• [WHAT THIS TASK INVOLVES]: How many lines below contain the word "brown"? Answer with that number alone.

• [SUPPLIED ENTRIES]:

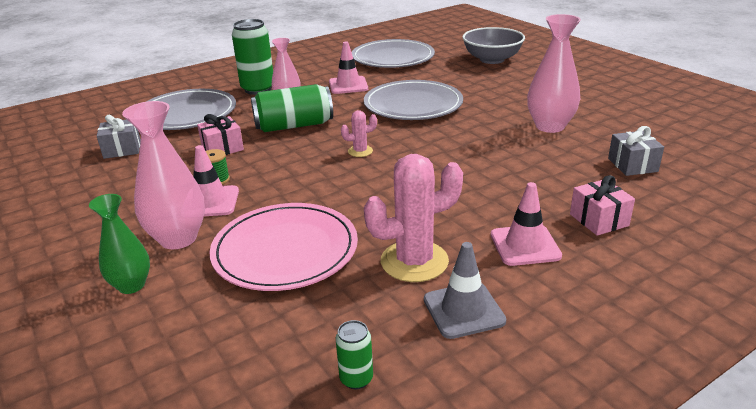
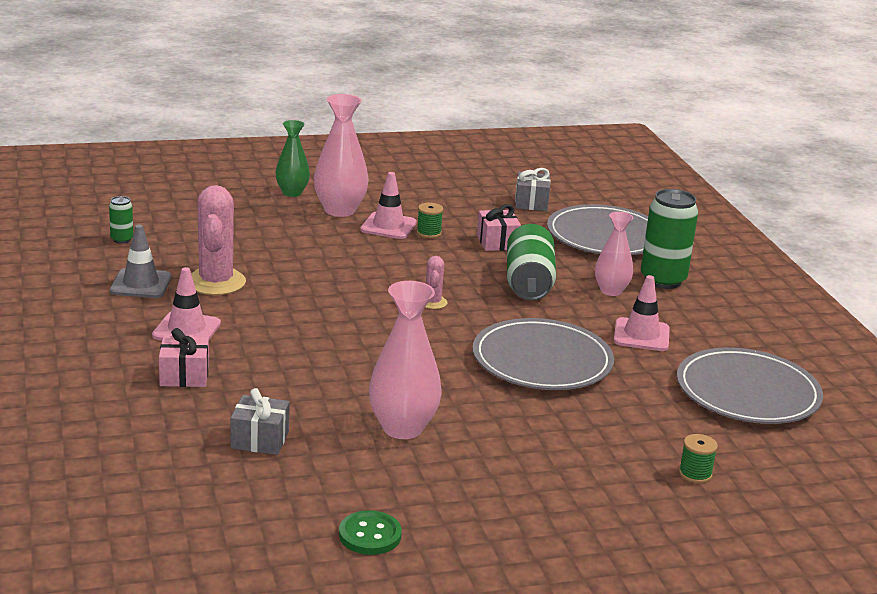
camera: 105 degrees right, 5 degrees down
(285, 250) = (283, 242): pink plate -> none
(492, 59) = (695, 474): grey bowl -> green spool
(666, 113) = (370, 535): none -> green button

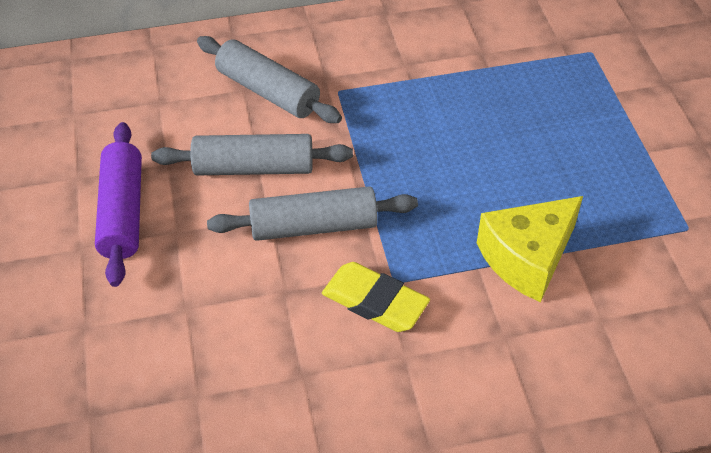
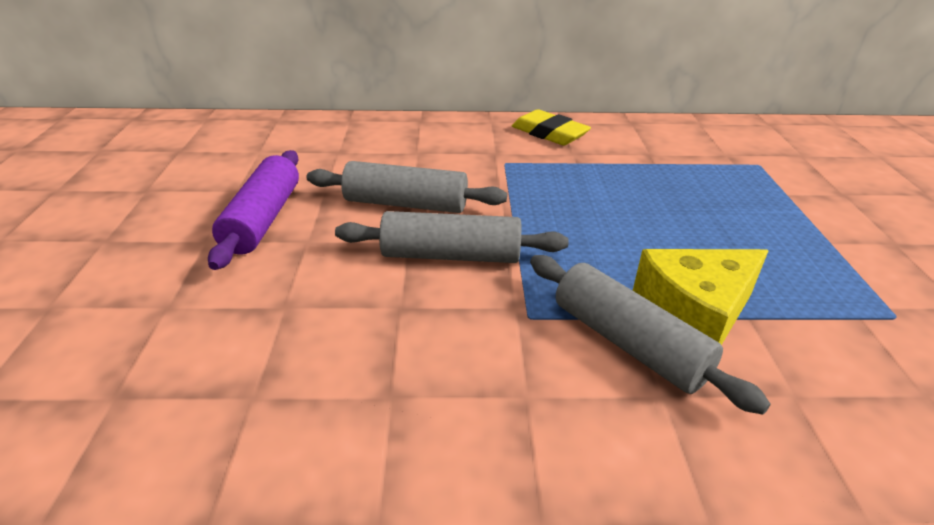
camera: 10 degrees right, 15 degrees down
(268, 91) = (439, 156): grey rolling pin -> grey rolling pin (628, 343)
(375, 301) = (501, 332): yellow eraser -> yellow eraser (549, 133)

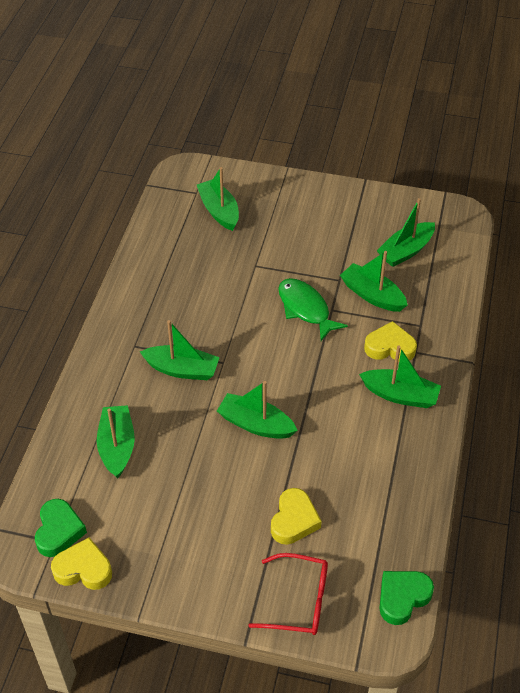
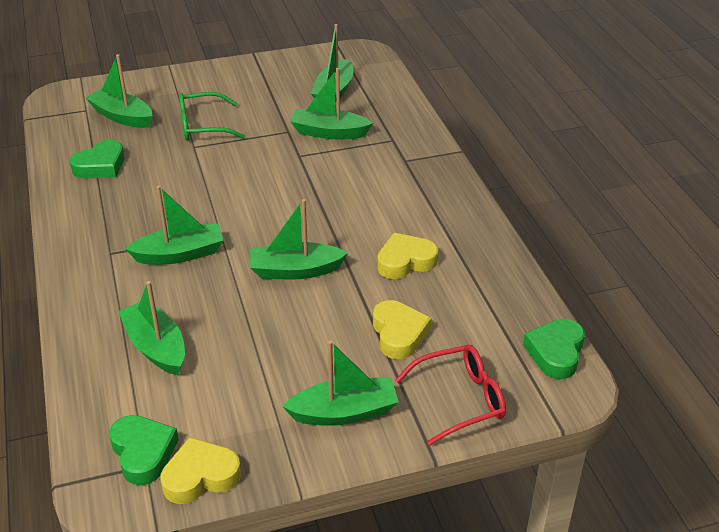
camera: 30 degrees left, 10 degrees down
(175, 256) = (100, 166): none -> green heart
(275, 246) = (203, 126): none -> green glasses
(305, 309) = (272, 163): green fish -> none
(390, 347) = (378, 165): yellow heart -> yellow heart (405, 261)
(400, 395) = (418, 197): green boat -> green boat (344, 412)

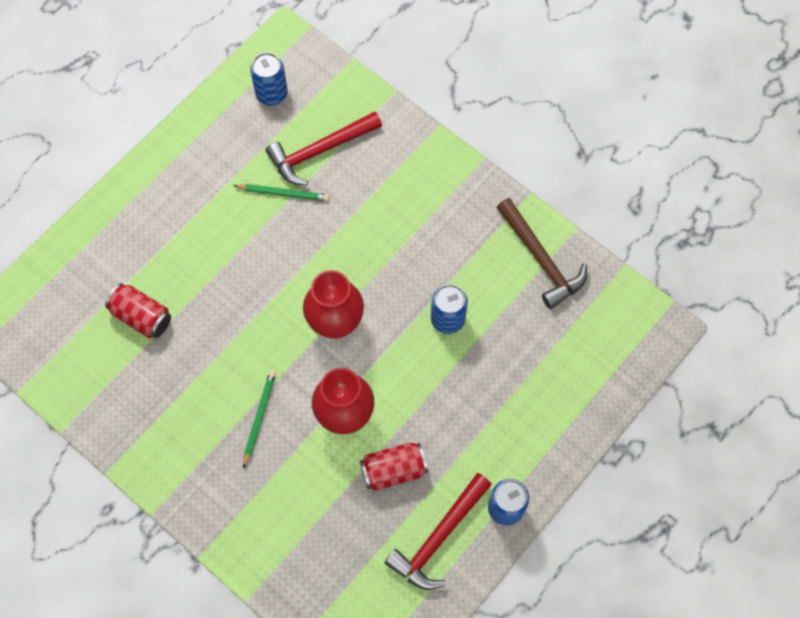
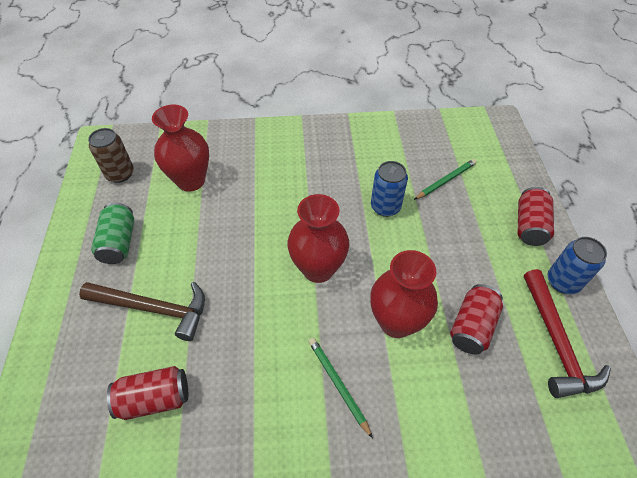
camera: 45 degrees left, 15 degrees down
(217, 166) = (119, 242): none -> green can
(271, 93) = (120, 174): blue can -> brown can
(283, 193) = (190, 222): green pencil -> green pencil (445, 181)
(320, 151) = (191, 181): red hammer -> red vase
(541, 259) = (395, 137): brown hammer -> brown hammer (153, 309)
(544, 445) = (529, 226): none -> red can

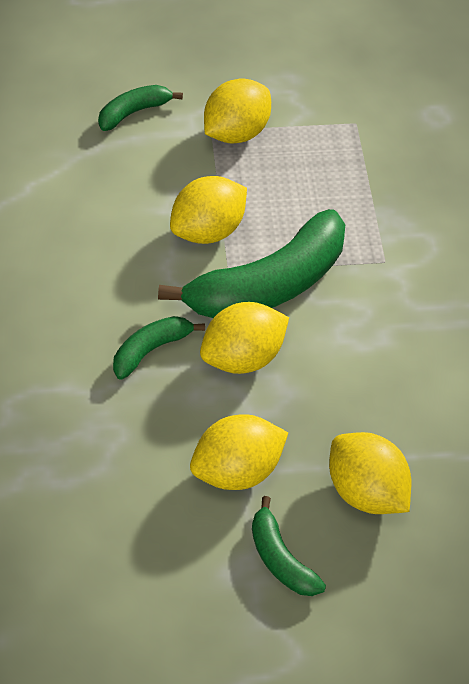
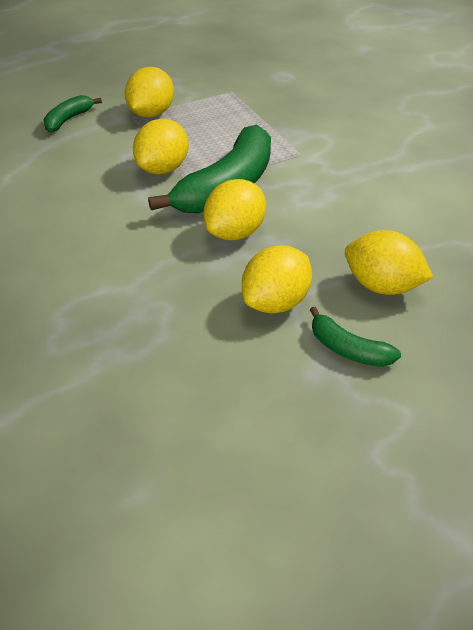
camera: 20 degrees left, 10 degrees down
(151, 350) = (160, 247): green banana -> none

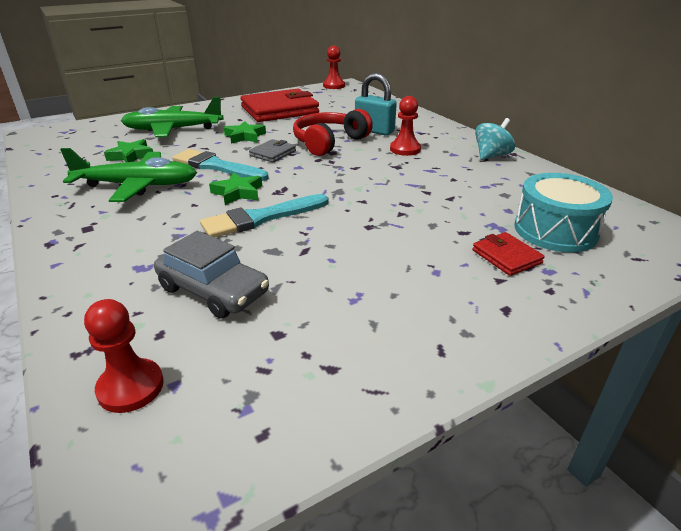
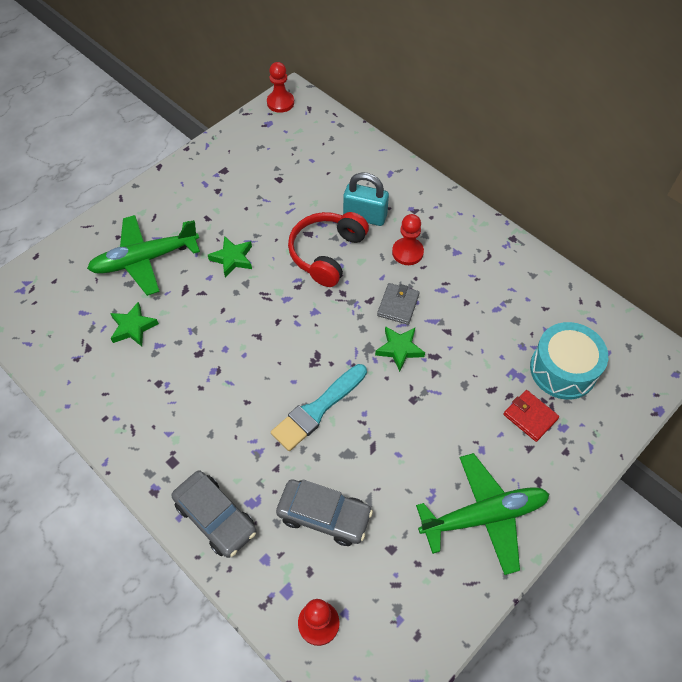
camera: 15 degrees left, 25 degrees up
(92, 271) = (216, 517): none -> grey car
(137, 185) = (174, 383): green plane -> green plane (483, 516)
(216, 166) = (233, 329): turquoise brush -> none
(238, 193) = (278, 373): green star -> green star (399, 349)
(273, 153) = (278, 290): grey wallet -> grey wallet (398, 305)
(279, 110) = (243, 185): red wallet -> none
(491, 156) = (493, 248): turquoise spinning top -> none

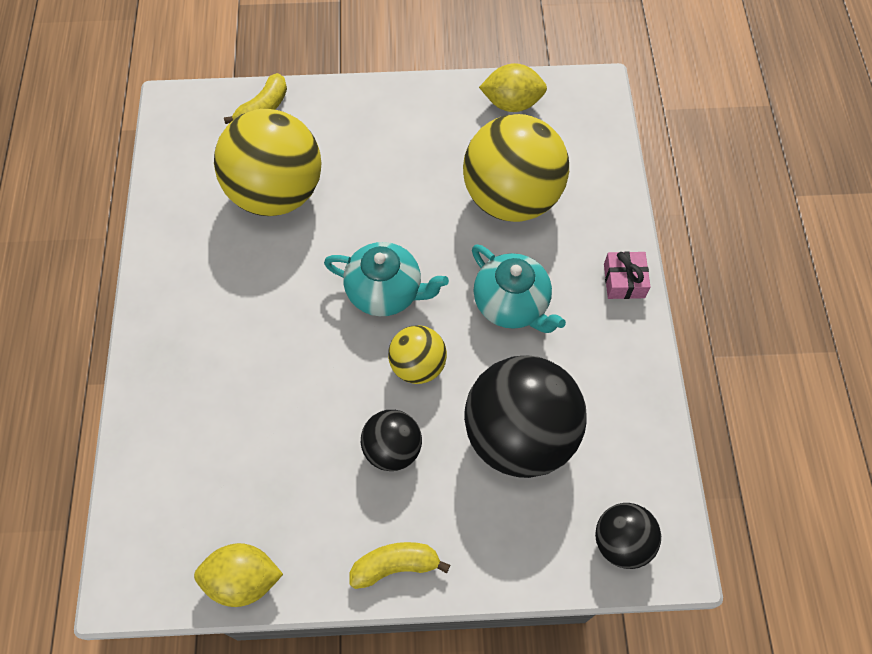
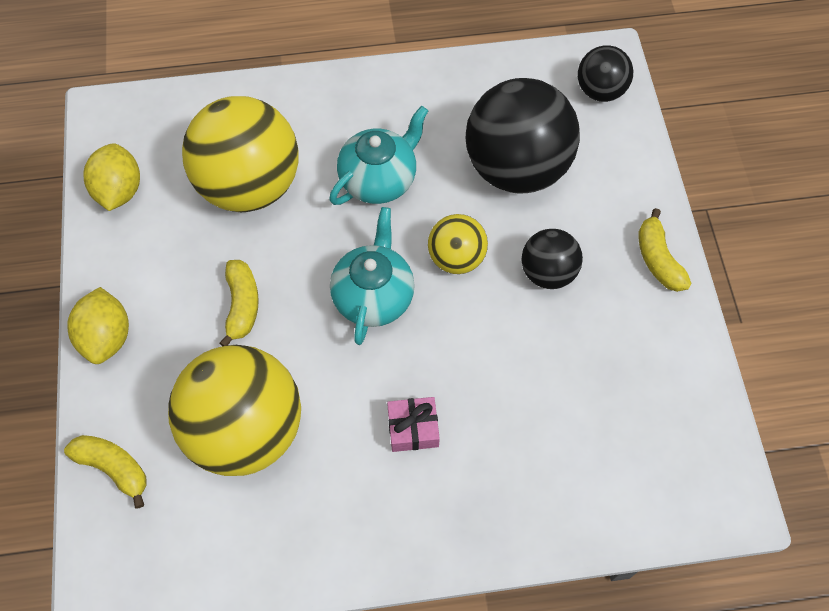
camera: 95 degrees left, 0 degrees up
(243, 580) = (700, 389): yellow lemon -> yellow lemon (107, 337)
(389, 191) = (242, 305): none -> yellow banana
(624, 281) = (345, 88): pink gift -> pink gift (413, 428)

• [RESULT BELOW]: 2